▶ **Data for this exercise**
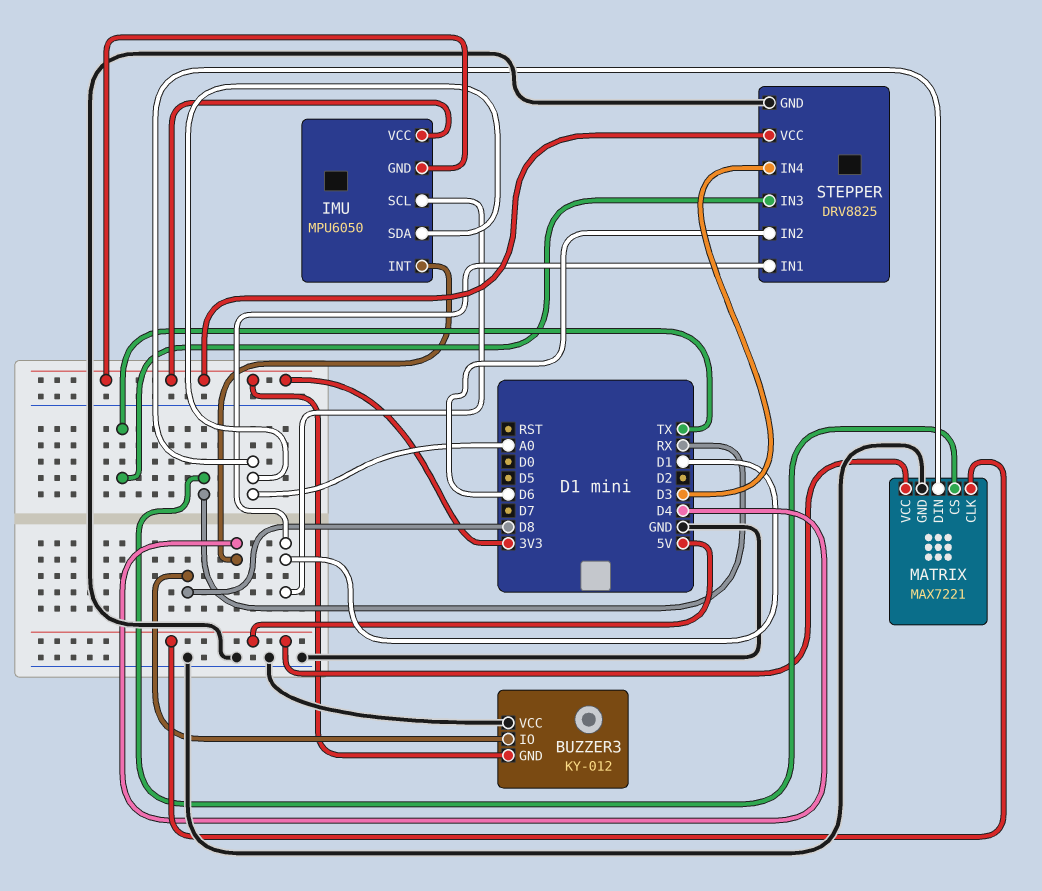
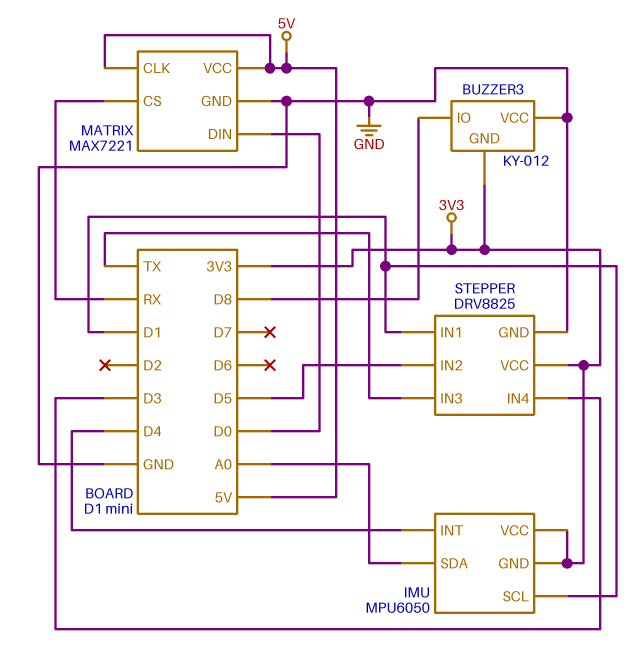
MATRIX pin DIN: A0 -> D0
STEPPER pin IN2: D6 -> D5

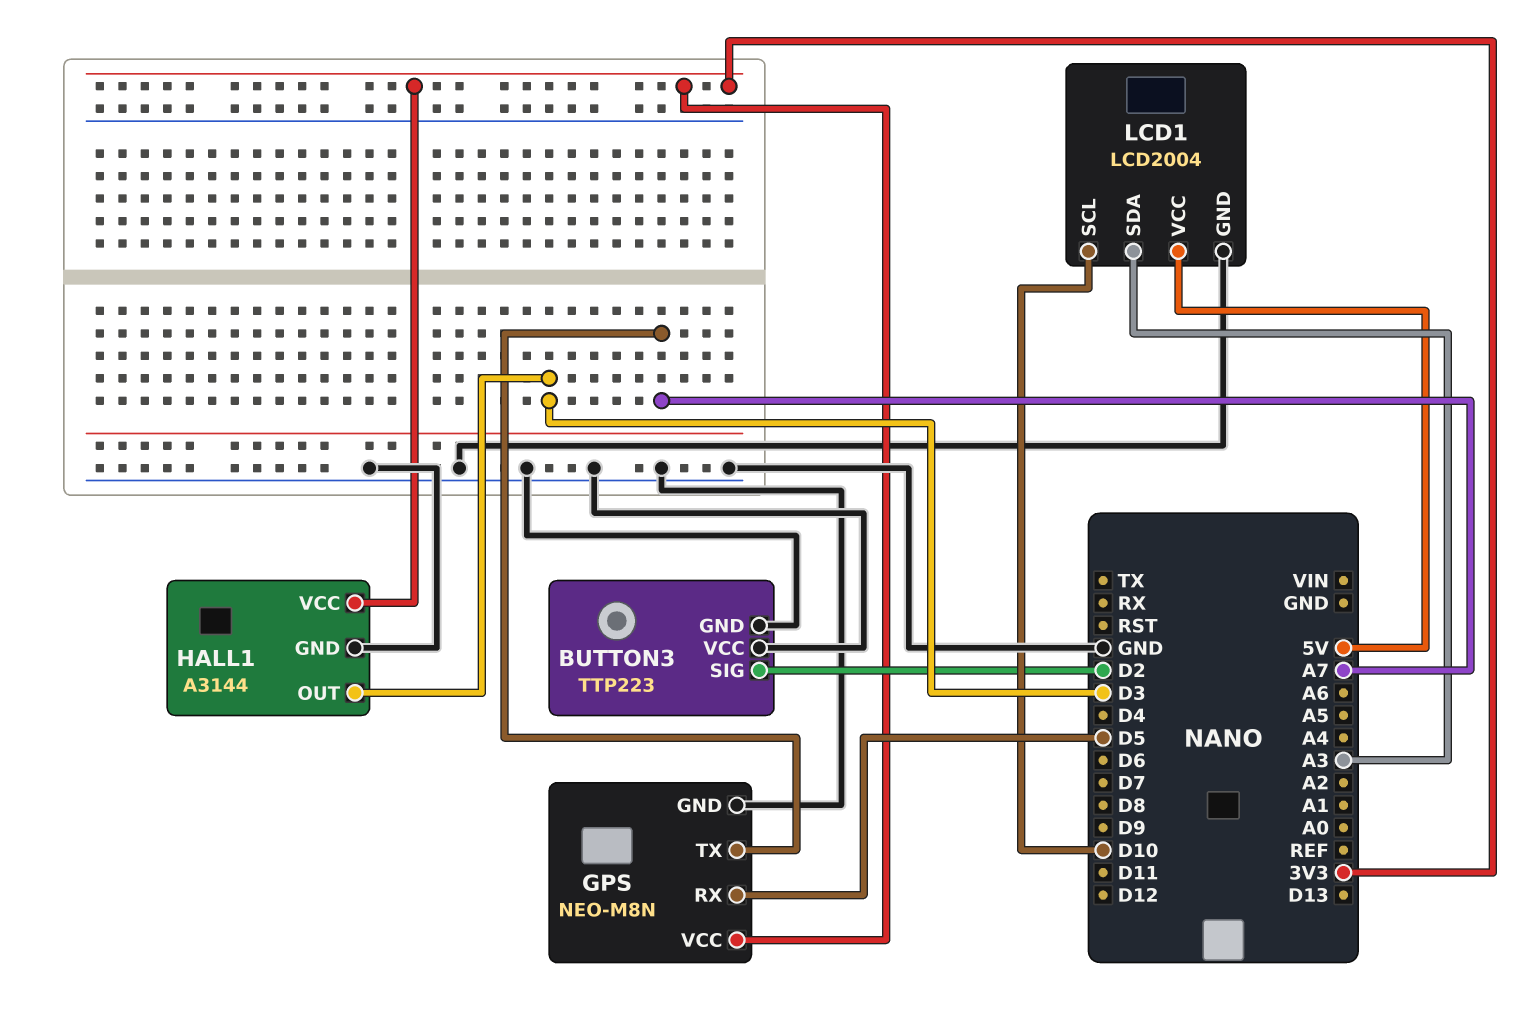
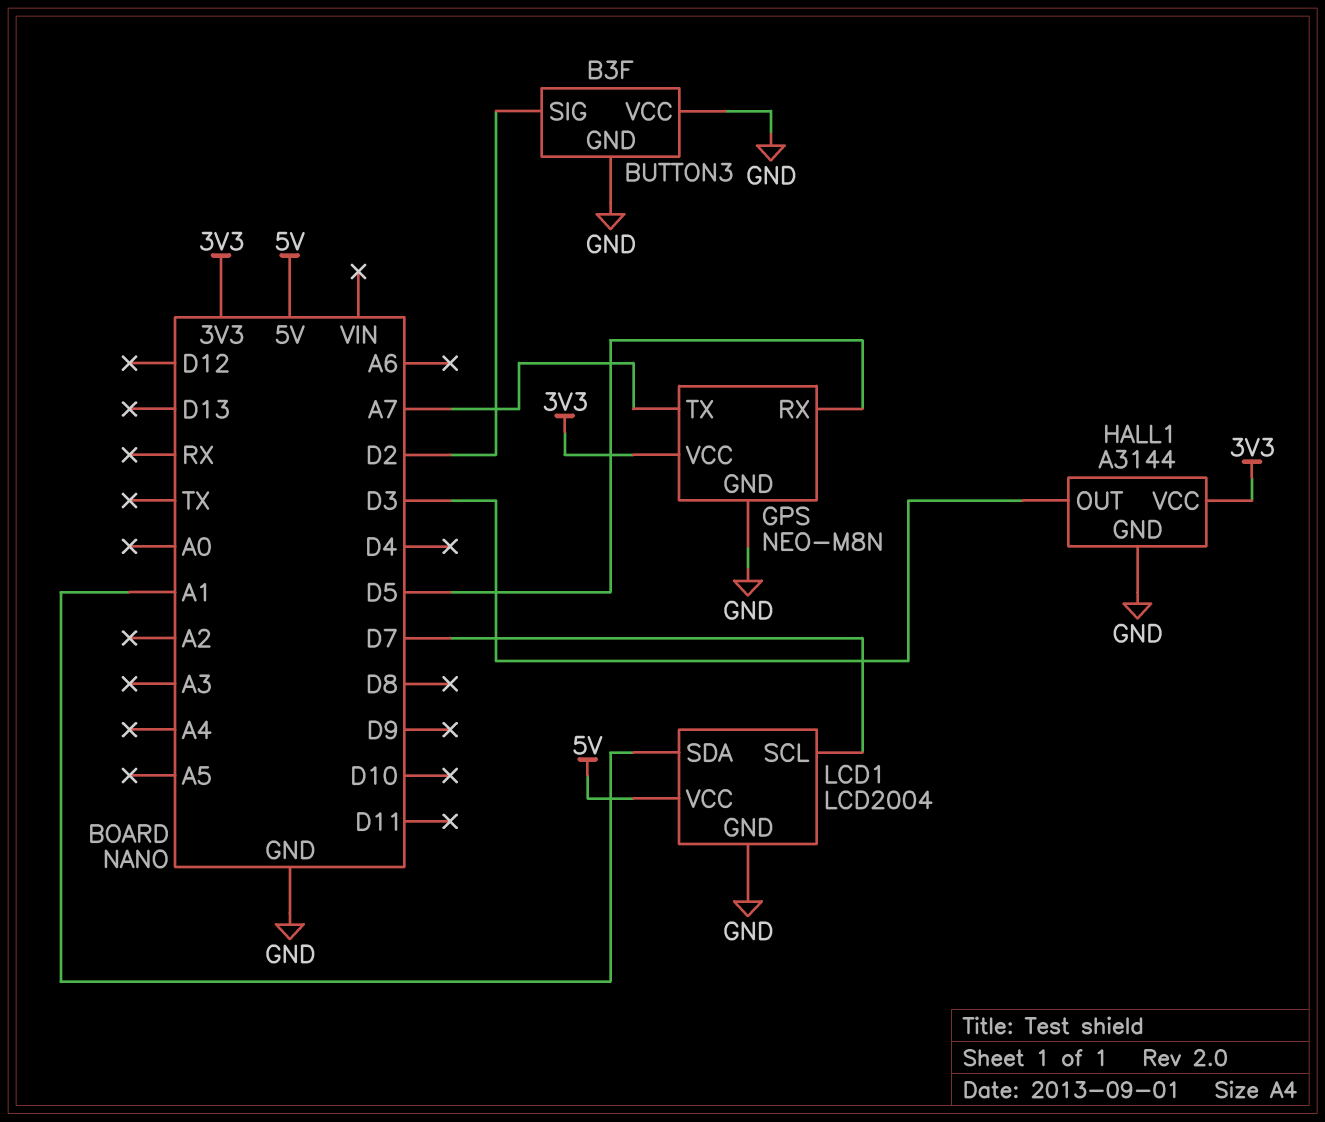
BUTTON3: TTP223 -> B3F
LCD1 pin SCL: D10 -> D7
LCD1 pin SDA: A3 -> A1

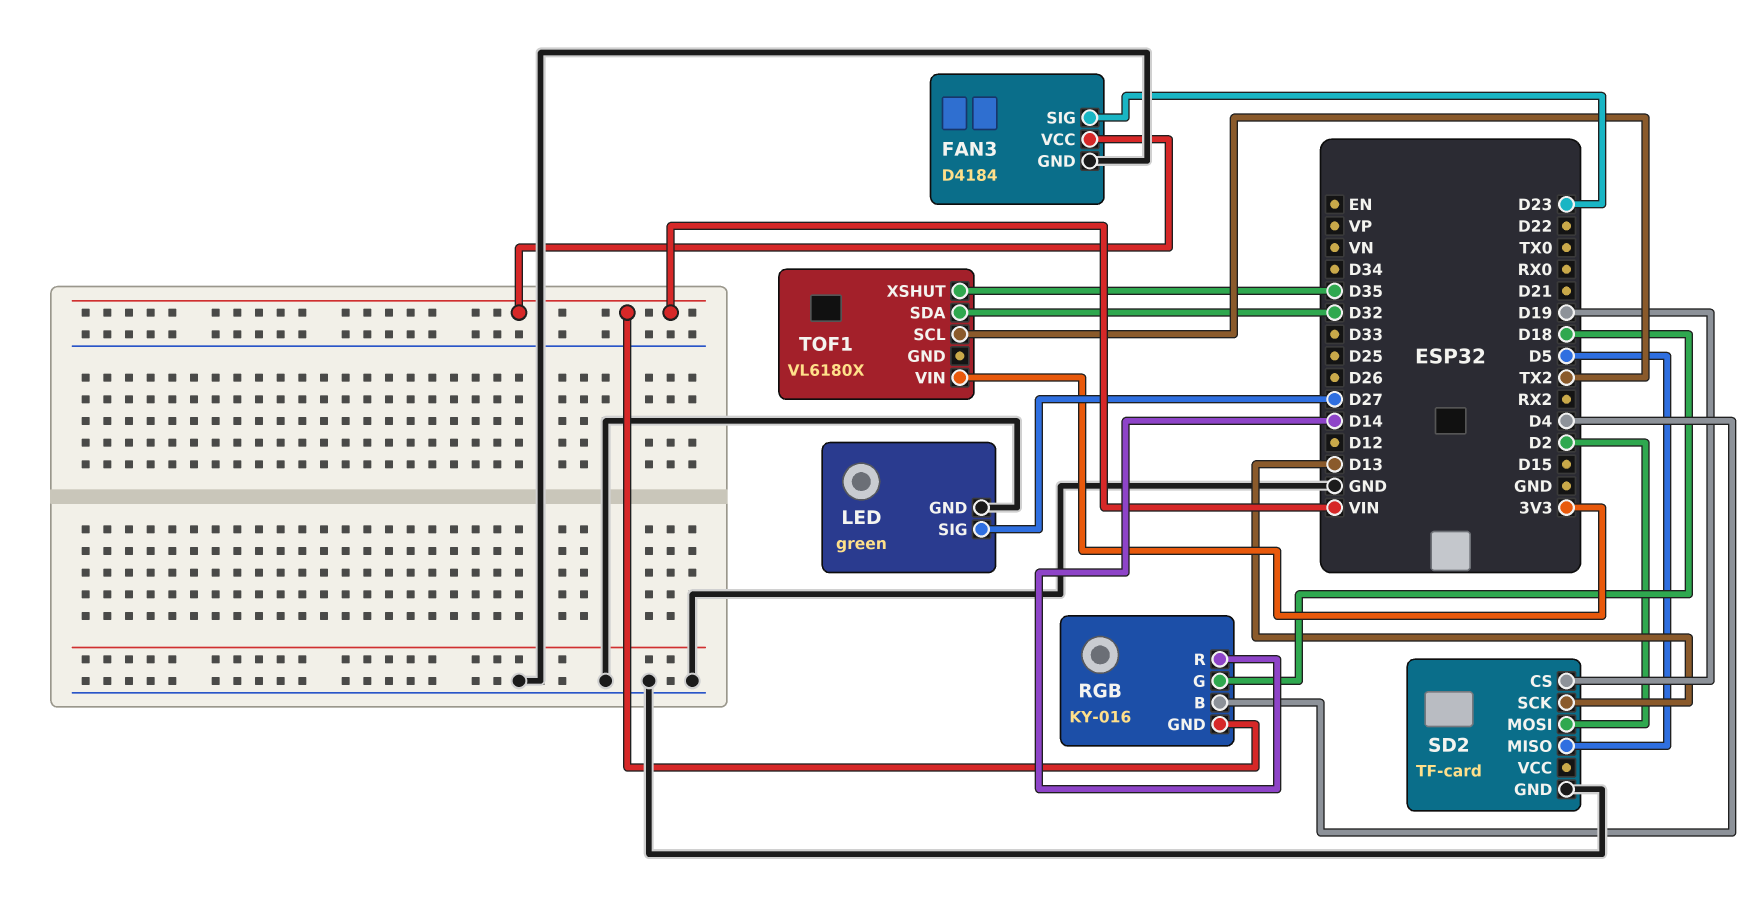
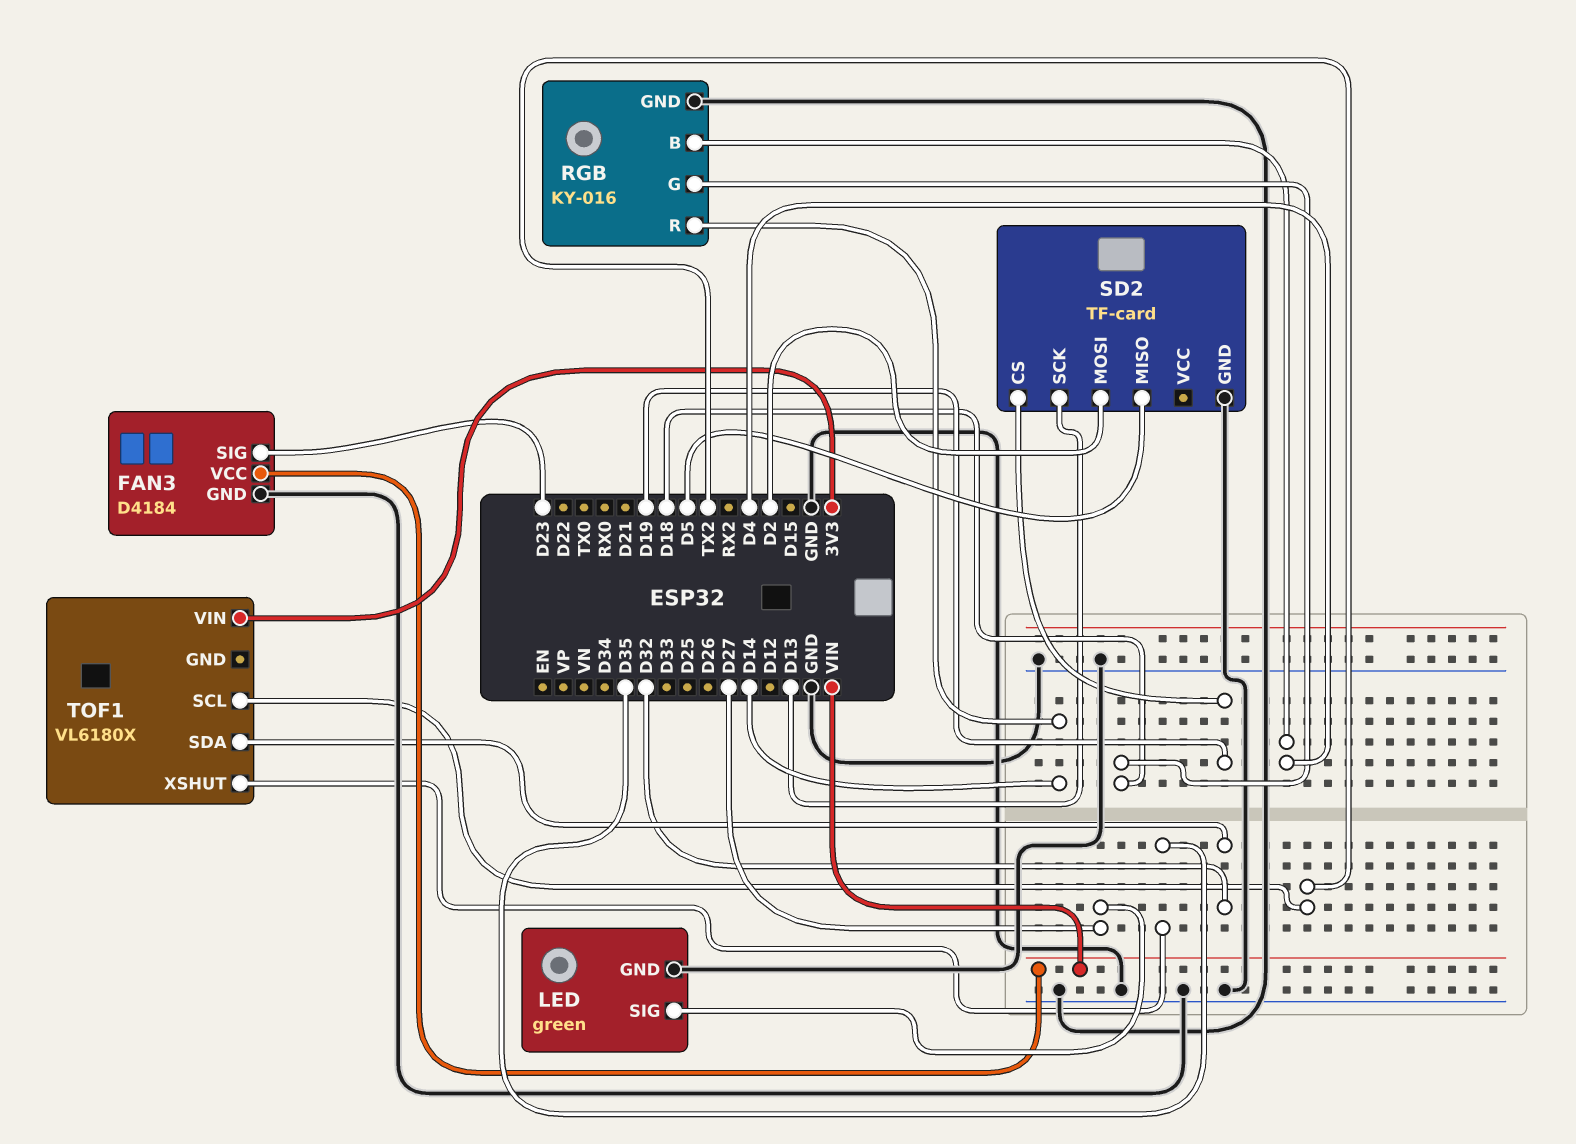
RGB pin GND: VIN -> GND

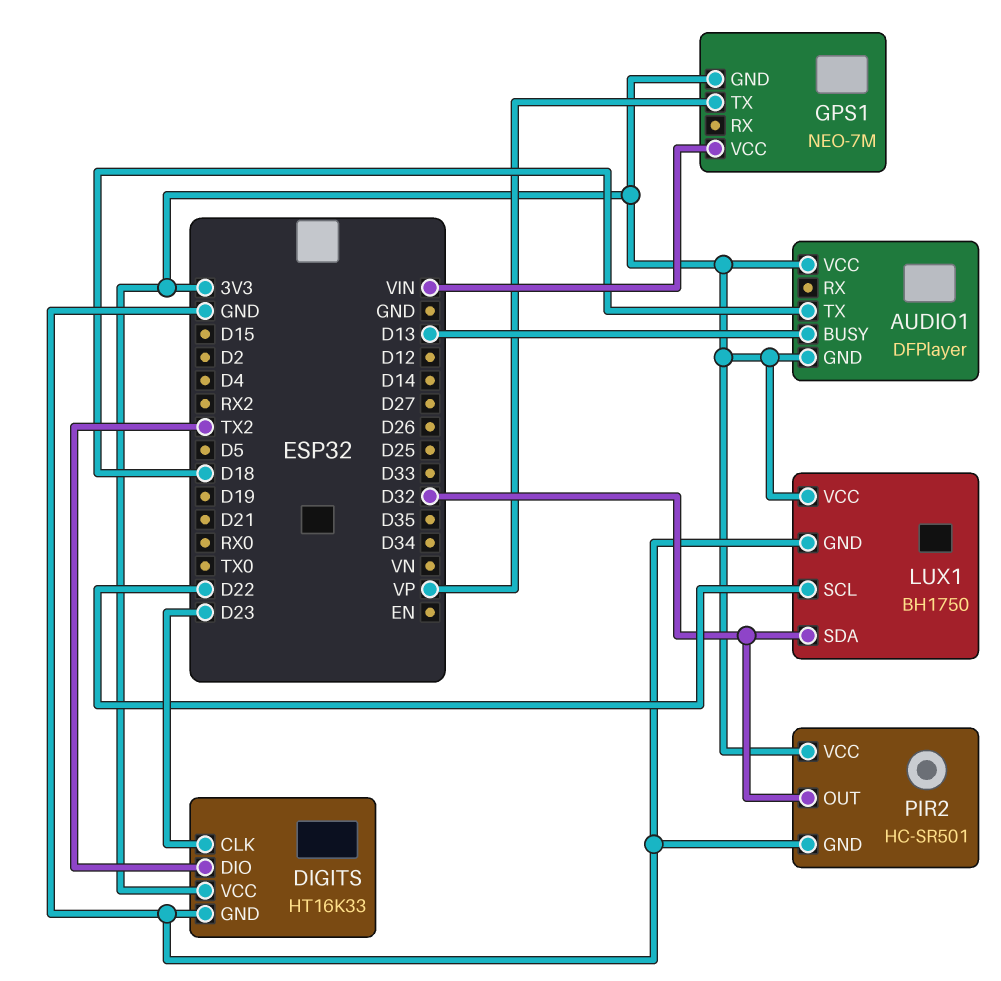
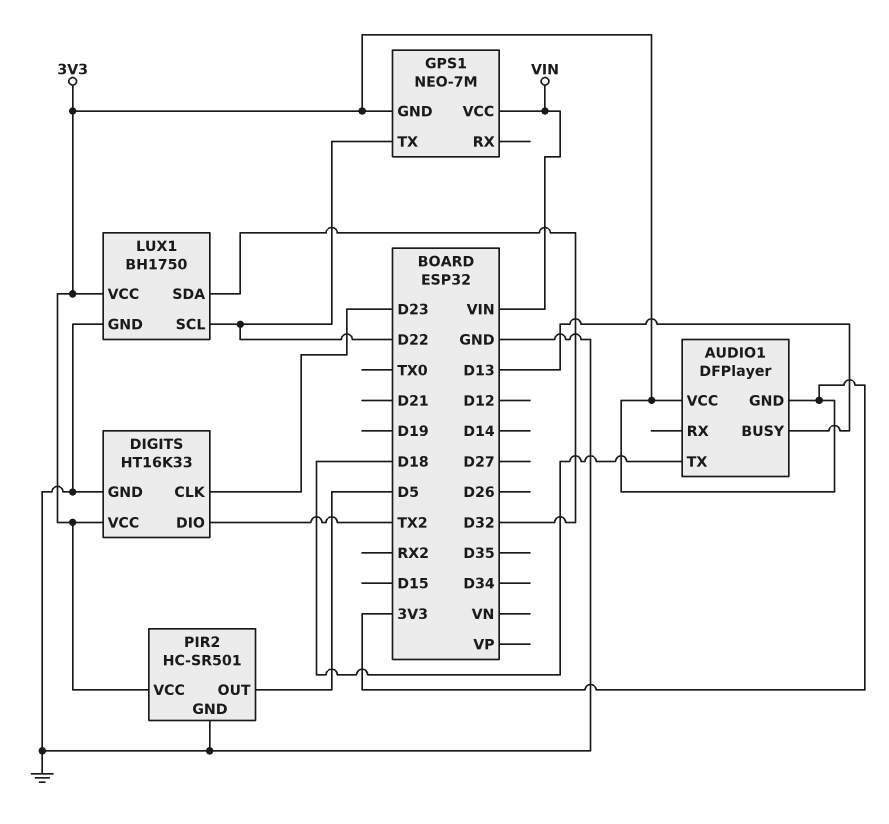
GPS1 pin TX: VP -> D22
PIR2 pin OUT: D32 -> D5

▶ **Exercise details**
Would you restate the listing word for word and leave every picture out?

▶ **Exercise response**
MATRIX pin DIN: A0 -> D0
STEPPER pin IN2: D6 -> D5

BUTTON3: TTP223 -> B3F
LCD1 pin SCL: D10 -> D7
LCD1 pin SDA: A3 -> A1

RGB pin GND: VIN -> GND

GPS1 pin TX: VP -> D22
PIR2 pin OUT: D32 -> D5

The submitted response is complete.